___ PROVIDED INFORMATION
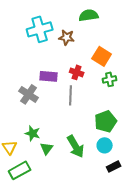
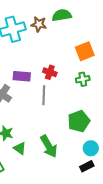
brown star: (67, 37) -> (39, 24), moved
orange square: (102, 56) -> (85, 51), moved, turned 36
cyan circle: (105, 145) -> (91, 148), moved
green triangle: (47, 148) -> (20, 148), turned -32

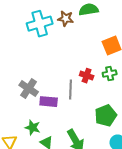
red cross: (50, 72) -> (87, 76), moved
purple rectangle: (22, 76) -> (49, 102), moved

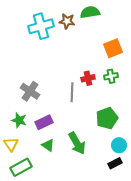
red cross: (87, 76) -> (88, 78), turned -32
purple rectangle: (49, 102) -> (44, 122), moved, turned -30
green star: (33, 128) -> (19, 120), moved

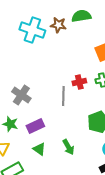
cyan cross: (41, 26) -> (32, 30), turned 35
green arrow: (77, 143) -> (68, 147), size x0.7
______
**PROBLEM DETAILS:** Output exactly those lines of the data above that run from the line with "green triangle: (47, 148)" up to and including the line with "cyan cross: (41, 26) -> (32, 30), turned 35". No pictures go in.

**SOLVED EXERCISE:**
green triangle: (47, 148) -> (20, 148), turned -32

red cross: (50, 72) -> (87, 76), moved
purple rectangle: (22, 76) -> (49, 102), moved

red cross: (87, 76) -> (88, 78), turned -32
purple rectangle: (49, 102) -> (44, 122), moved, turned -30
green star: (33, 128) -> (19, 120), moved

cyan cross: (41, 26) -> (32, 30), turned 35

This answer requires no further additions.